- _ABOUT THIS TASK_
Lines from the one containing "Someone put down the pachołek" to the end of the records, both ends included and exactly as written, are the whole answer, and no pictures go in it.

- _Object transformation records_
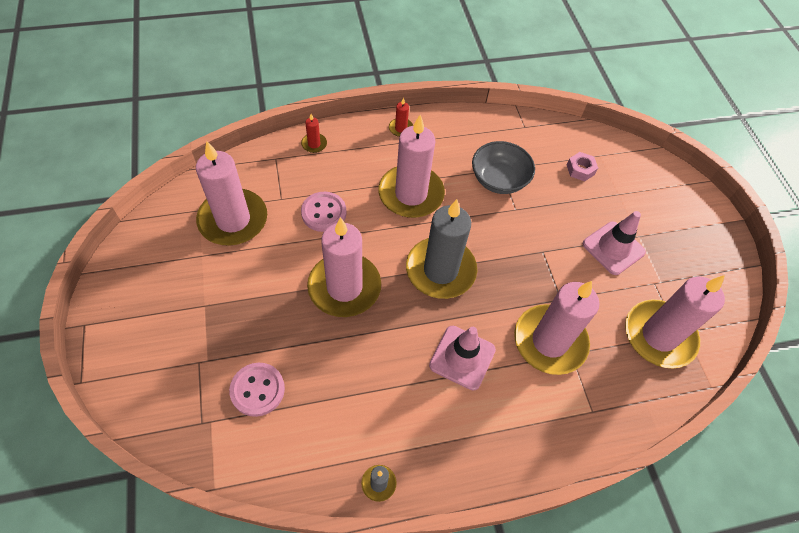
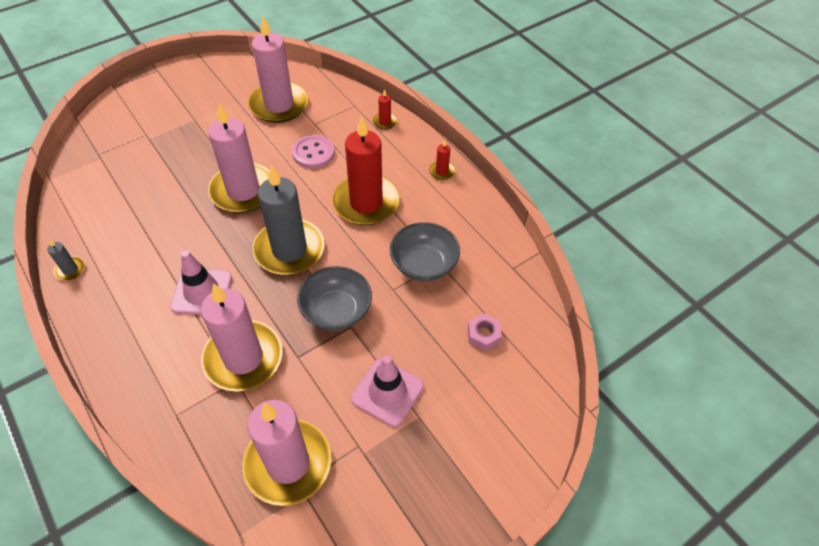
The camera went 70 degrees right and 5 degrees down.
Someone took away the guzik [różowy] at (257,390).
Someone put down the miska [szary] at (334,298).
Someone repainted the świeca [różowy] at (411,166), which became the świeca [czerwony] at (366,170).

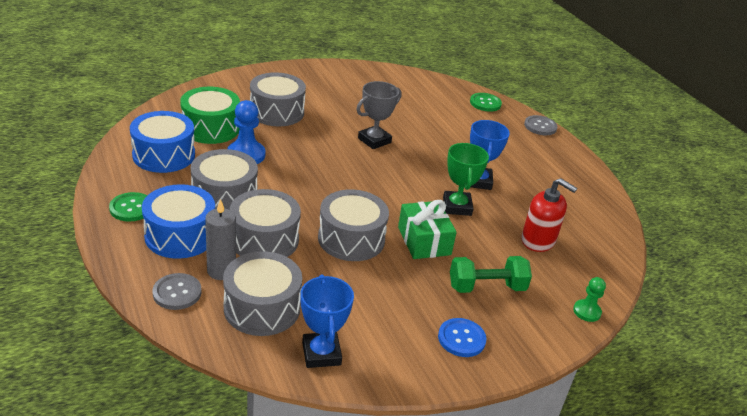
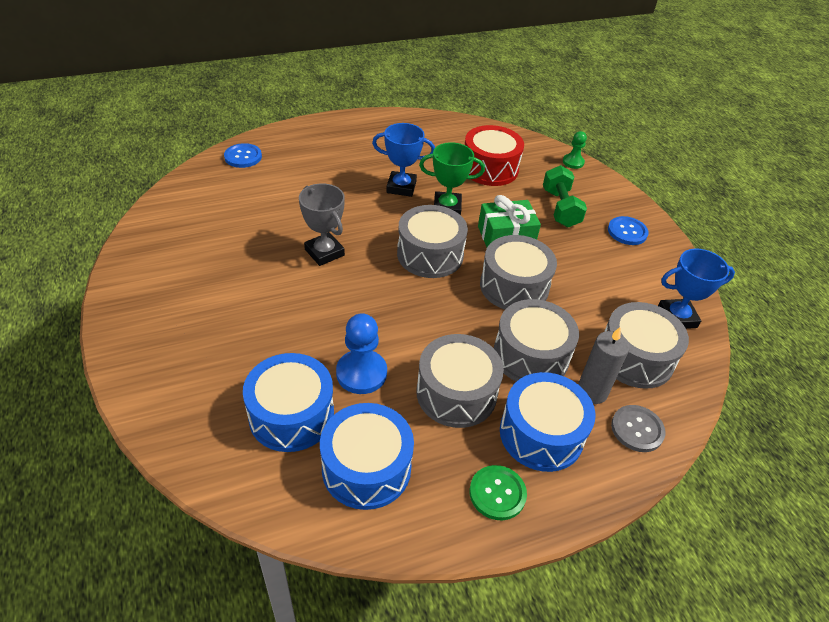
The camera went 85 degrees left and 10 degrees up.
Someone took away the guzik [szary] at (541,125).
Someone carried the bęben [szary] from (278,99) to (432,241).
Someone swapped the dozownik mydła [czerwony] at (549,215) for the bęben [czerwony] at (494,155).
Someone repainted the bęben [zielony] at (210,115), which became the bęben [niebieski] at (288,402).
Someone repainted the guzik [zielony] at (486,102), which became the guzik [niebieski] at (243,155).

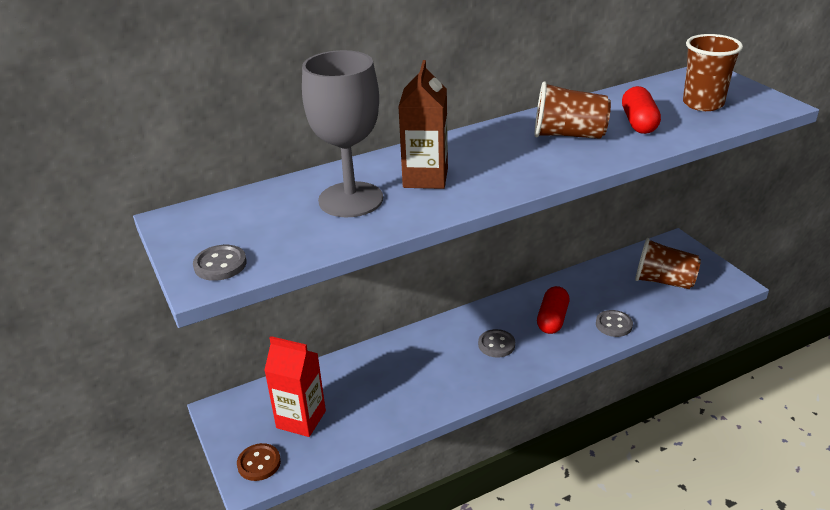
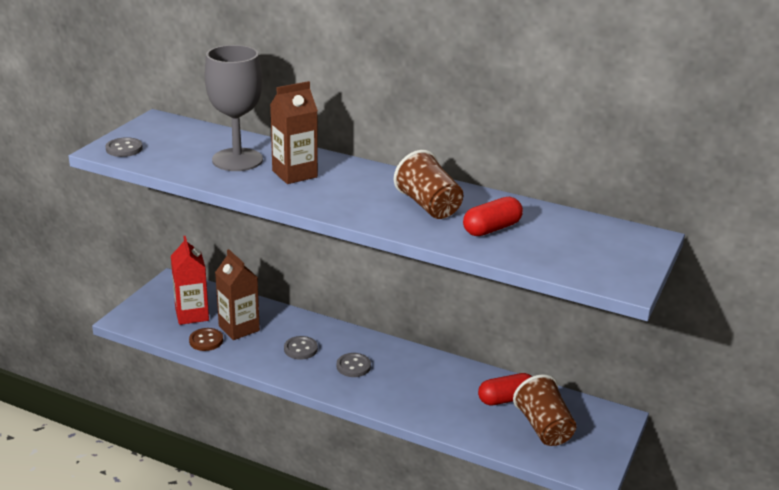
The camera went 50 degrees right and 5 degrees down.
Someone took away the szklanka [brązowy] at (713,72).
Someone put down the karton mleka [brązowy] at (237,294).
Someone carried the guzik [brązowy] from (259,462) to (206,339).
Someone carried the kapsułka [czerwony] from (553,310) to (505,389).
Someone carried the guzik [szary] from (614,323) to (301,348).

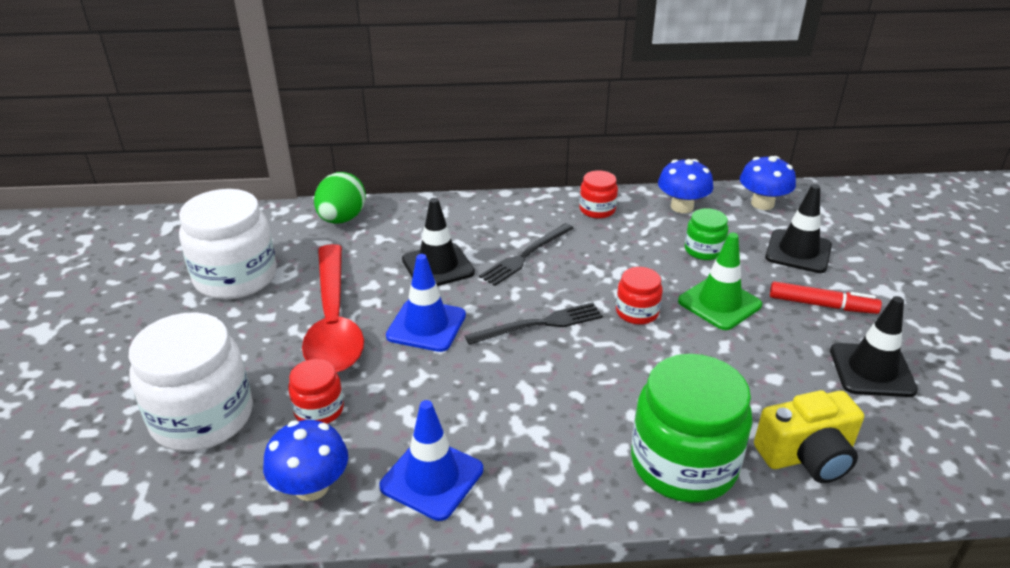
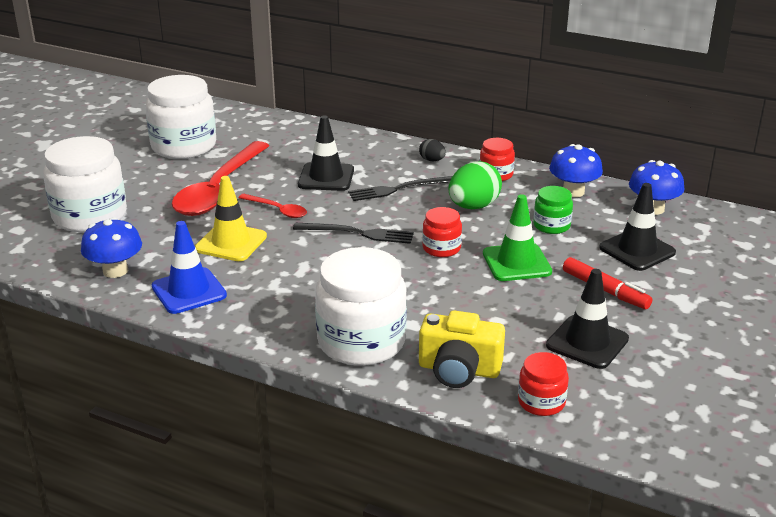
The camera went 30 degrees right and 5 degrees down.
Someone put down the pachołek [żółty] at (231,218).
Someone put down the jajko [czarny] at (432,150).
Someone carried the słoik [czerwony] from (316,391) to (543,384).
Someone carried the jajko [zielony] from (340,198) to (475,185).
Someone swapped the pachołek [niebieski] at (426,303) for the łyżka [czerwony] at (272,206).
Someone repainted the słoik [zielony] at (691,428), which became the słoik [biały] at (361,306).

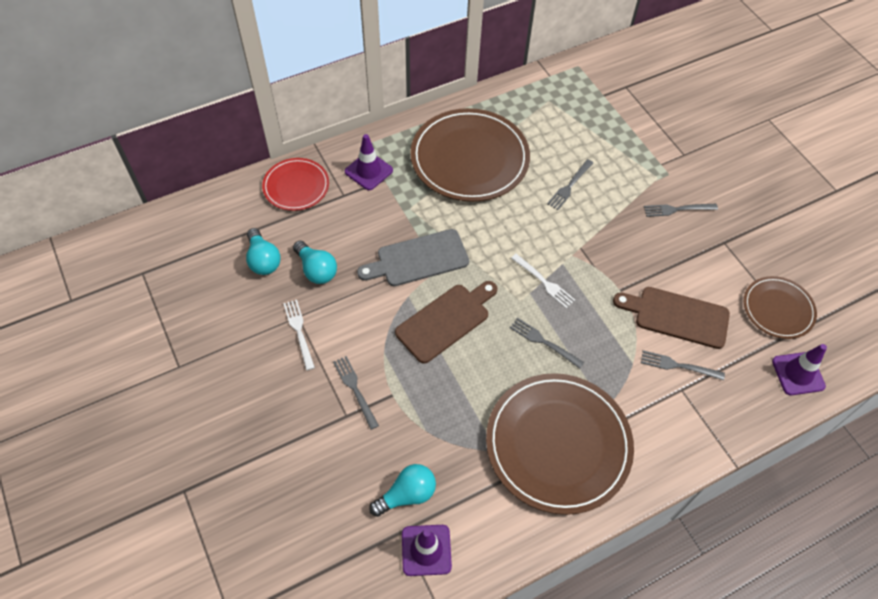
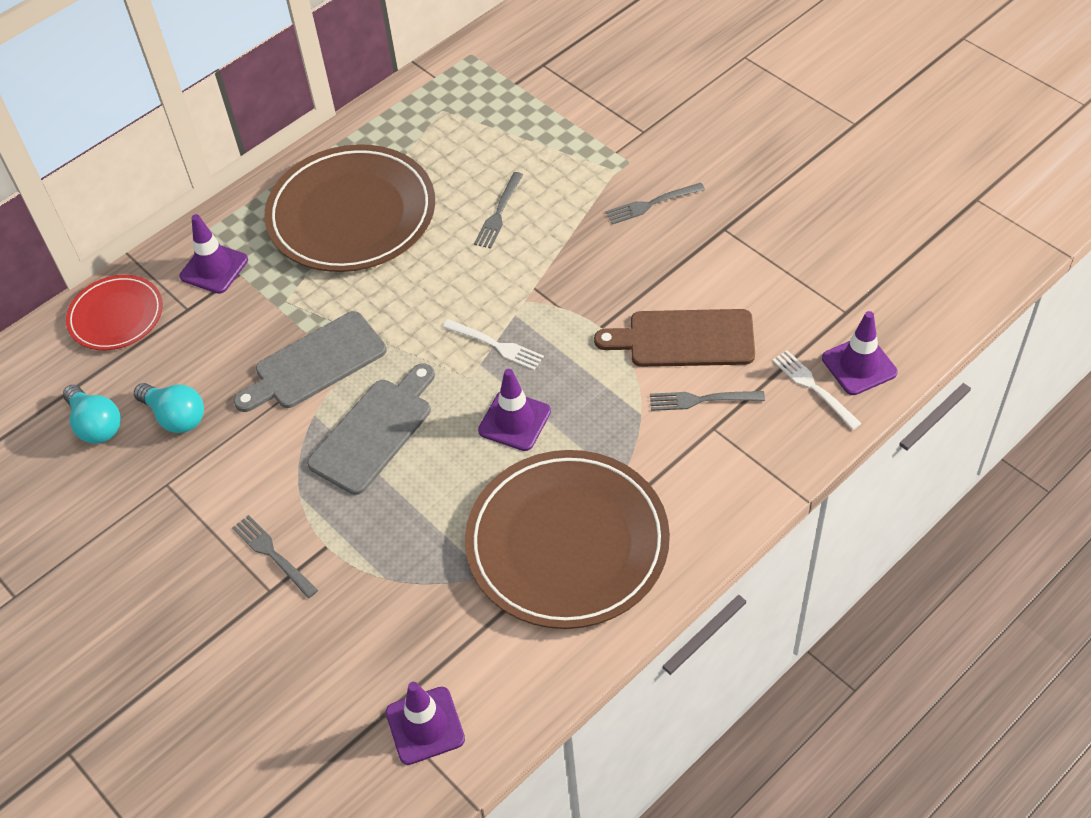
The camera went 10 degrees left and 5 degrees down.
Someone took away the żarówka [turkusowy] at (402,490).
Someone took away the talerz [brązowy] at (780,307).
Someone carried the widelec [biały] from (299,335) to (817,390).
Someone swapped the widelec [szary] at (547,343) for the pachołek [fioletowy] at (514,410).
Someone repainted the deska do krojenia [brązowy] at (446,322), which became the deska do krojenia [szary] at (371,429).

- _OUTPUT BELOW_
Someone put down the pachołek [żółty] at (231,218).
Someone put down the jajko [czarny] at (432,150).
Someone carried the słoik [czerwony] from (316,391) to (543,384).
Someone carried the jajko [zielony] from (340,198) to (475,185).
Someone swapped the pachołek [niebieski] at (426,303) for the łyżka [czerwony] at (272,206).
Someone repainted the słoik [zielony] at (691,428), which became the słoik [biały] at (361,306).

The camera went 10 degrees left and 5 degrees down.
Someone took away the żarówka [turkusowy] at (402,490).
Someone took away the talerz [brązowy] at (780,307).
Someone carried the widelec [biały] from (299,335) to (817,390).
Someone swapped the widelec [szary] at (547,343) for the pachołek [fioletowy] at (514,410).
Someone repainted the deska do krojenia [brązowy] at (446,322), which became the deska do krojenia [szary] at (371,429).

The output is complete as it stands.